> _Task item_
Word for word, reproduce all entries below, leaving every picture out.

Recorded data:

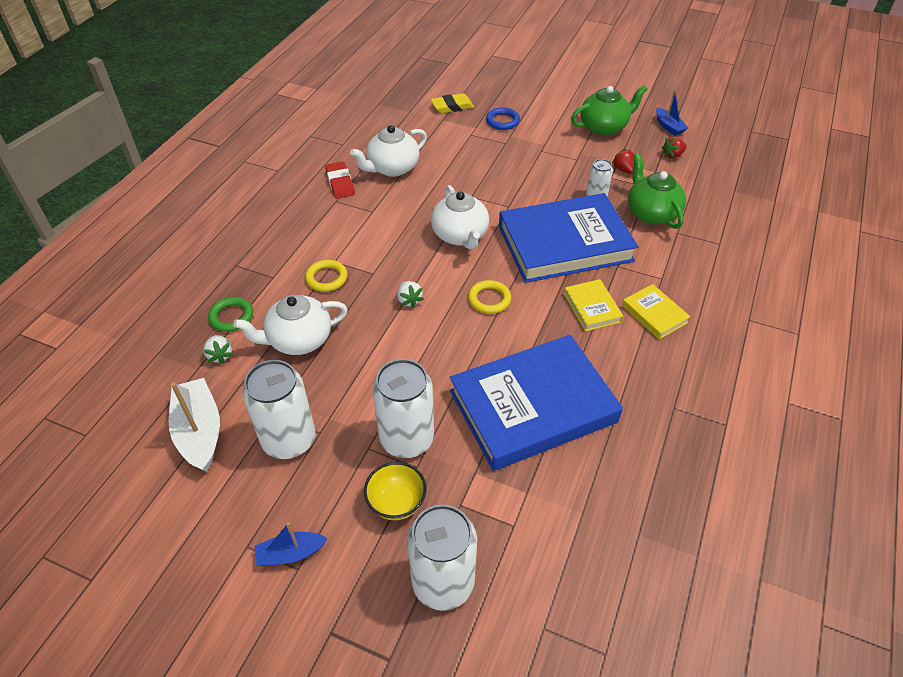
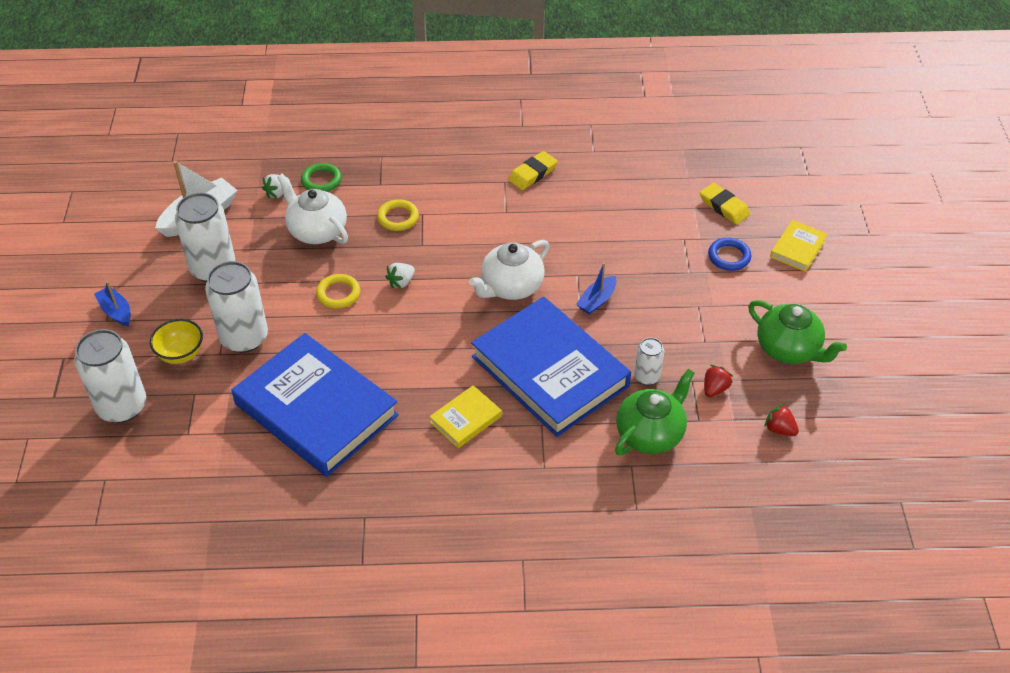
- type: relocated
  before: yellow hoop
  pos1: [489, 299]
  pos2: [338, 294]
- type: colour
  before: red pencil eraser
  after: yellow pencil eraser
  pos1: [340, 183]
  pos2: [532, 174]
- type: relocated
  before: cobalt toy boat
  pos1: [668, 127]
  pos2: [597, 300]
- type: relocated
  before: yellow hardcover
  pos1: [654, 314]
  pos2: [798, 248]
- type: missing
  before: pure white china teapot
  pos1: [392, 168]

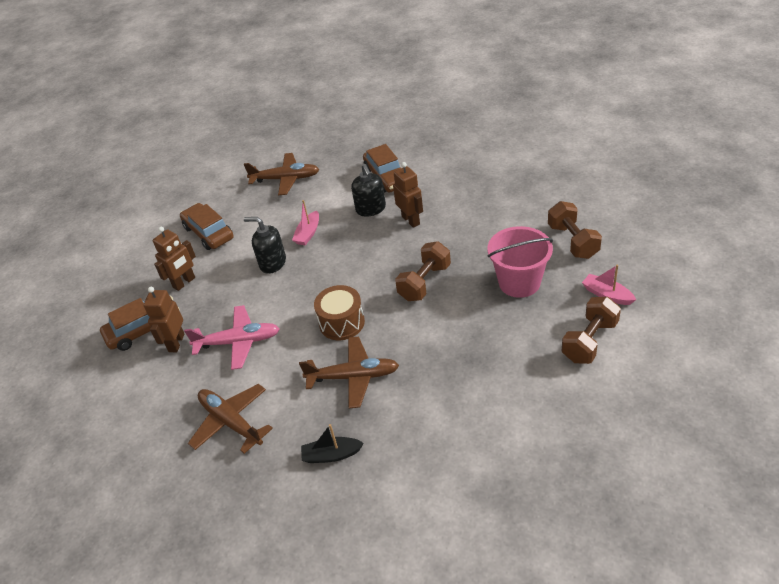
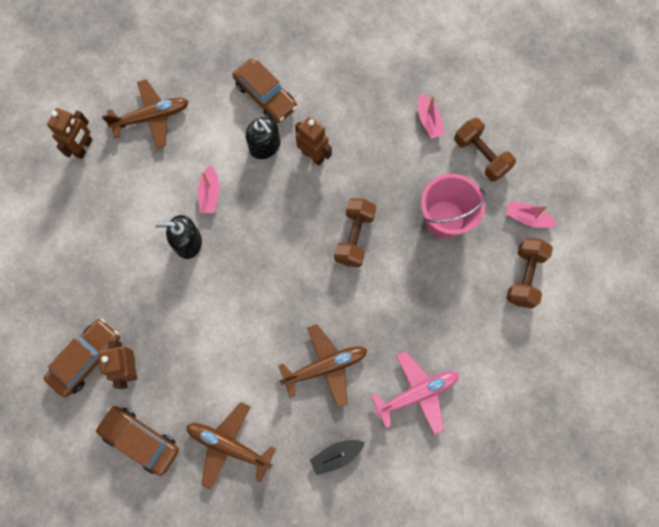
- type: relocated
  before: dark brown robot figure
  pos1: [184, 283]
  pos2: [84, 148]
- type: relocated
  before: dark brown toy car
  pos1: [209, 233]
  pos2: [141, 440]
- type: relocated
  before: rose-pink plane
  pos1: [238, 342]
  pos2: [417, 393]
- type: appeared
  after: rose-pink toy boat
  pos2: [428, 121]
- type: missing
  before: dark brown drum
  pos1: [342, 323]

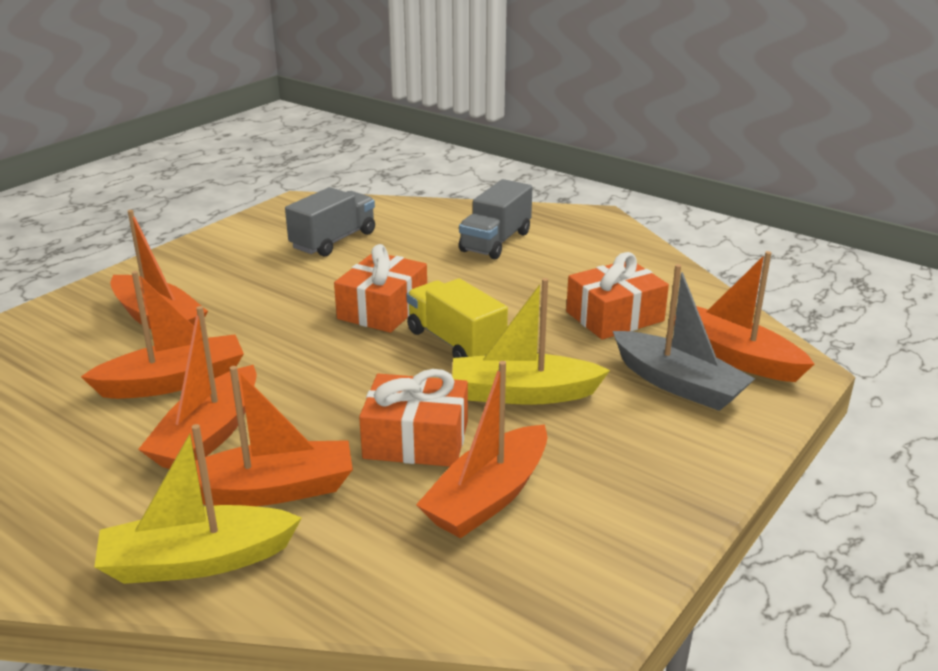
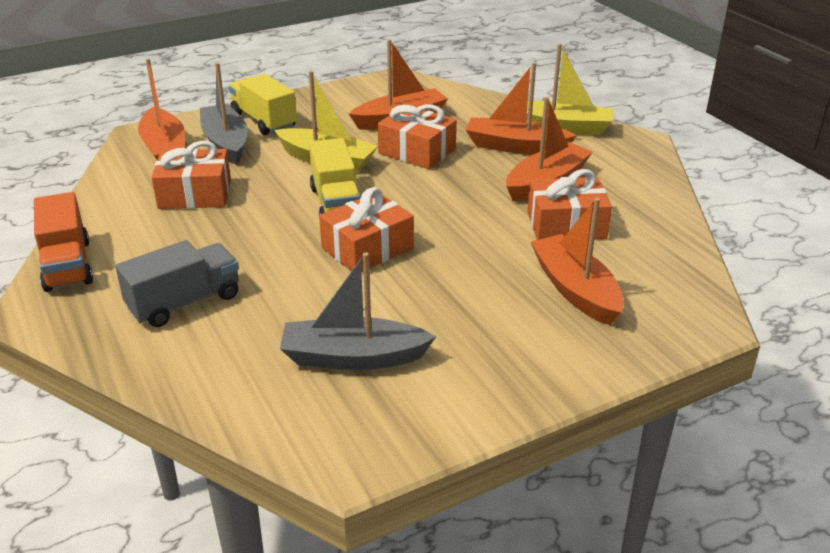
- type: appeared
  after: orange truck
  pos2: [67, 265]
- type: appeared
  after: yellow truck
  pos2: [264, 121]
- type: exchanged
  before: gray truck
  after: gray toy boat
  pos1: [333, 241]
  pos2: [353, 357]
- type: exchanged
  before: orange toy boat
  after: orange gift
  pos1: [174, 381]
  pos2: [566, 225]

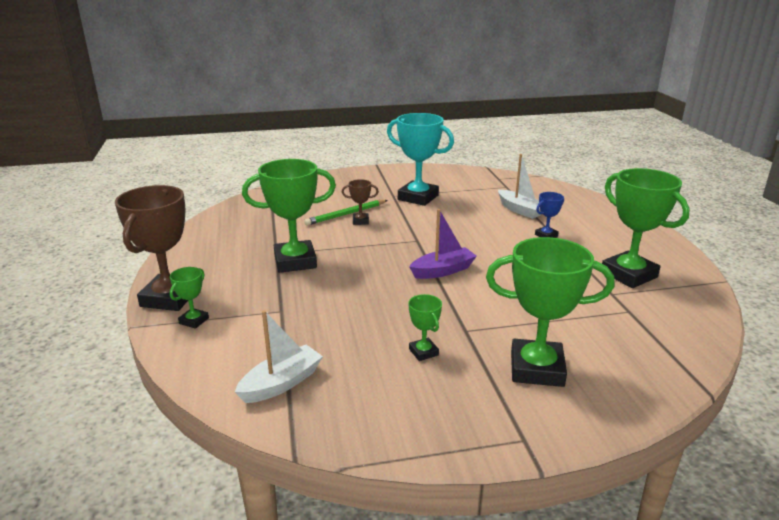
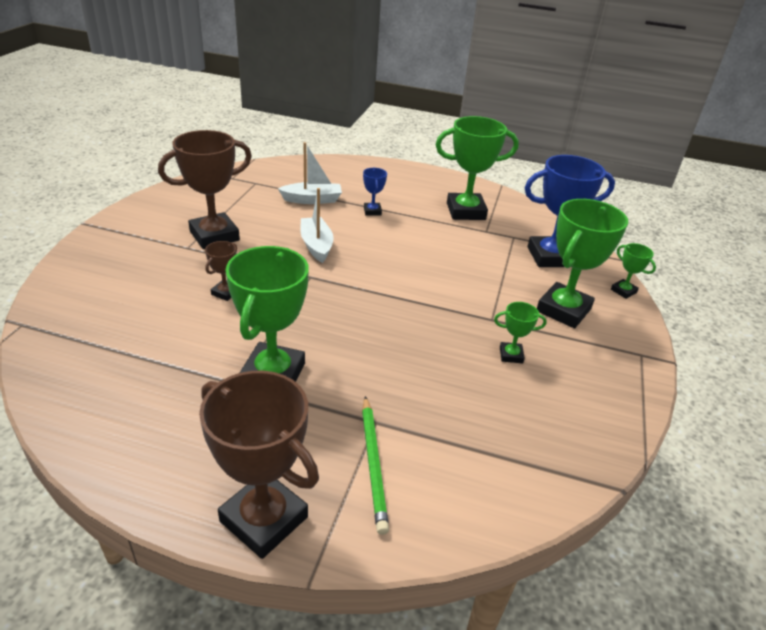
- type: colour
  before: teal award cup
  after: dark brown award cup
  pos1: [418, 197]
  pos2: [214, 236]
- type: relocated
  before: pure white toy boat
  pos1: [281, 383]
  pos2: [316, 245]
- type: relocated
  before: green wooden pencil
  pos1: [346, 214]
  pos2: [373, 464]
- type: appeared
  after: cobalt award cup
  pos2: [550, 257]
- type: relocated
  before: green award cup
  pos1: [194, 321]
  pos2: [623, 291]
- type: missing
  before: violet toy boat
  pos1: [443, 271]

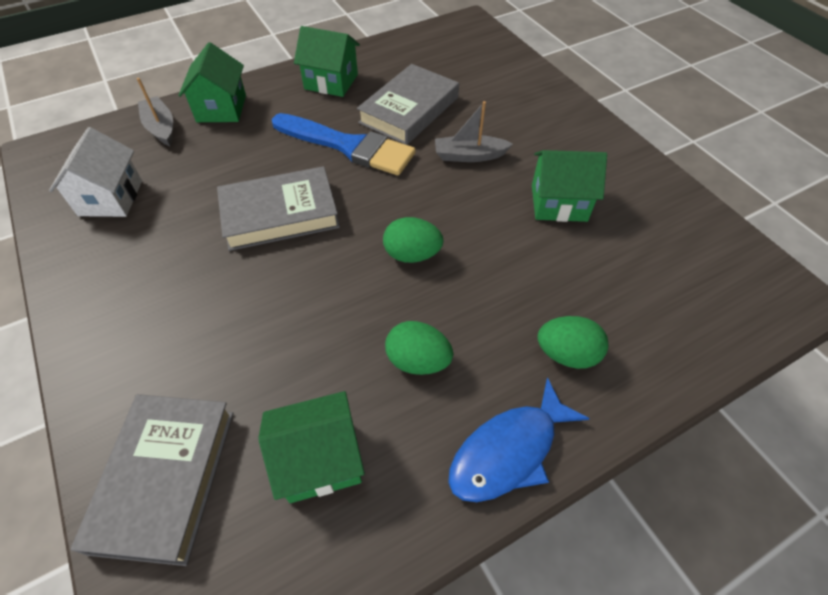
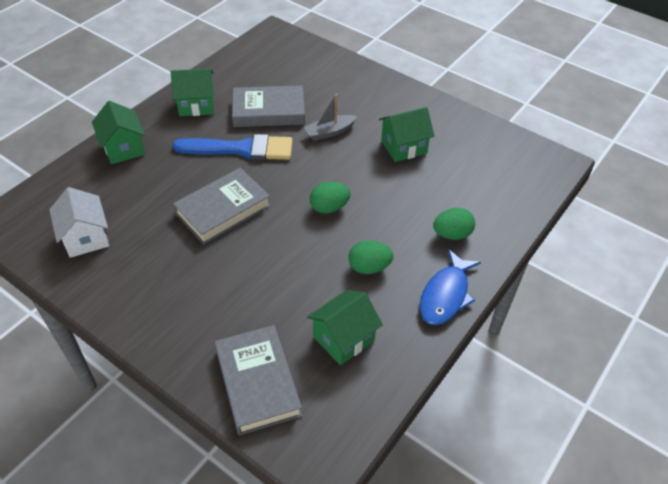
- type: spun
  before: gray hardcover
  pos1: [409, 110]
  pos2: [269, 111]
  turn: 75
- type: missing
  before: gray toy boat
  pos1: [161, 127]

> _Answer to the exercise_
- type: relocated
  before: yellow hoop
  pos1: [489, 299]
  pos2: [338, 294]
- type: colour
  before: red pencil eraser
  after: yellow pencil eraser
  pos1: [340, 183]
  pos2: [532, 174]
- type: relocated
  before: cobalt toy boat
  pos1: [668, 127]
  pos2: [597, 300]
- type: relocated
  before: yellow hardcover
  pos1: [654, 314]
  pos2: [798, 248]
- type: missing
  before: pure white china teapot
  pos1: [392, 168]

- type: relocated
  before: dark brown robot figure
  pos1: [184, 283]
  pos2: [84, 148]
- type: relocated
  before: dark brown toy car
  pos1: [209, 233]
  pos2: [141, 440]
- type: relocated
  before: rose-pink plane
  pos1: [238, 342]
  pos2: [417, 393]
- type: appeared
  after: rose-pink toy boat
  pos2: [428, 121]
- type: missing
  before: dark brown drum
  pos1: [342, 323]

- type: appeared
  after: orange truck
  pos2: [67, 265]
- type: appeared
  after: yellow truck
  pos2: [264, 121]
- type: exchanged
  before: gray truck
  after: gray toy boat
  pos1: [333, 241]
  pos2: [353, 357]
- type: exchanged
  before: orange toy boat
  after: orange gift
  pos1: [174, 381]
  pos2: [566, 225]

- type: colour
  before: teal award cup
  after: dark brown award cup
  pos1: [418, 197]
  pos2: [214, 236]
- type: relocated
  before: pure white toy boat
  pos1: [281, 383]
  pos2: [316, 245]
- type: relocated
  before: green wooden pencil
  pos1: [346, 214]
  pos2: [373, 464]
- type: appeared
  after: cobalt award cup
  pos2: [550, 257]
- type: relocated
  before: green award cup
  pos1: [194, 321]
  pos2: [623, 291]
- type: missing
  before: violet toy boat
  pos1: [443, 271]

- type: spun
  before: gray hardcover
  pos1: [409, 110]
  pos2: [269, 111]
  turn: 75
- type: missing
  before: gray toy boat
  pos1: [161, 127]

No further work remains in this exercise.